■ DESCRIPTION OF THE TASK
Ignoring the pictures, repeat every entry below exactly as it appears.

Scene image comparisons:
+===+

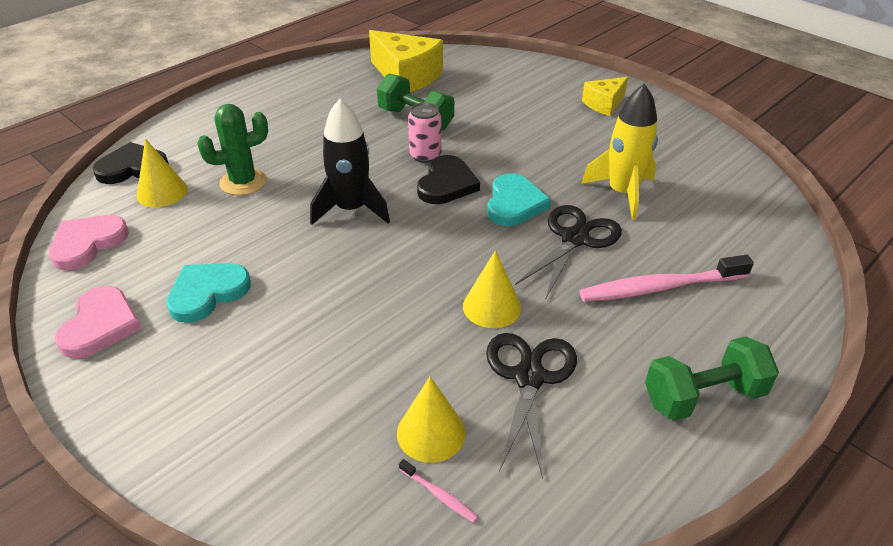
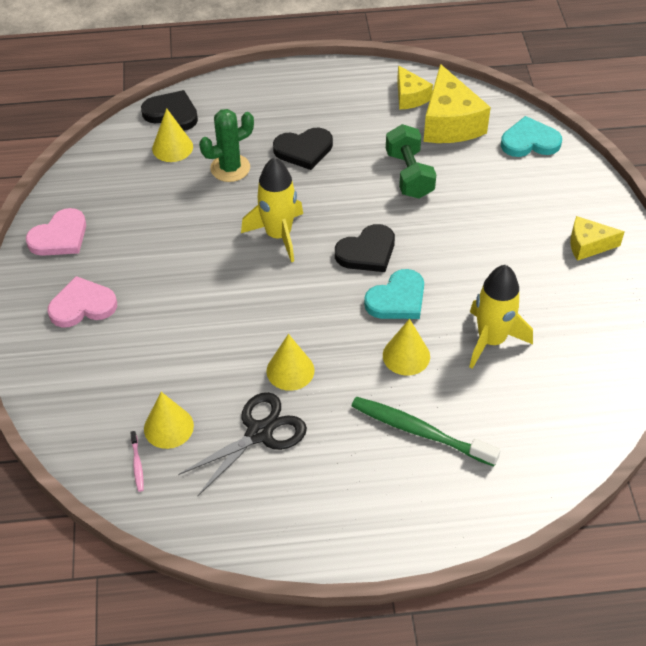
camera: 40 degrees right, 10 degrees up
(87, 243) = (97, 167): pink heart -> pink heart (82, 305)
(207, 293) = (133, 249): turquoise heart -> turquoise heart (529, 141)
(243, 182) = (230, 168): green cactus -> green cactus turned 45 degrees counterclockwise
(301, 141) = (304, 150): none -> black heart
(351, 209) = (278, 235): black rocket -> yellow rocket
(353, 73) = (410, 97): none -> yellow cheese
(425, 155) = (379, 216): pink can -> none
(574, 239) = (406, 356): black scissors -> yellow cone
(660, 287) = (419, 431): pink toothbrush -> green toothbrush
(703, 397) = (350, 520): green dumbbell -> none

+===+

■ COMPLETED TASK
camera: 40 degrees right, 10 degrees up
(87, 243) = (97, 167): pink heart -> pink heart (82, 305)
(207, 293) = (133, 249): turquoise heart -> turquoise heart (529, 141)
(243, 182) = (230, 168): green cactus -> green cactus turned 45 degrees counterclockwise
(301, 141) = (304, 150): none -> black heart
(351, 209) = (278, 235): black rocket -> yellow rocket
(353, 73) = (410, 97): none -> yellow cheese
(425, 155) = (379, 216): pink can -> none
(574, 239) = (406, 356): black scissors -> yellow cone
(660, 287) = (419, 431): pink toothbrush -> green toothbrush
(703, 397) = (350, 520): green dumbbell -> none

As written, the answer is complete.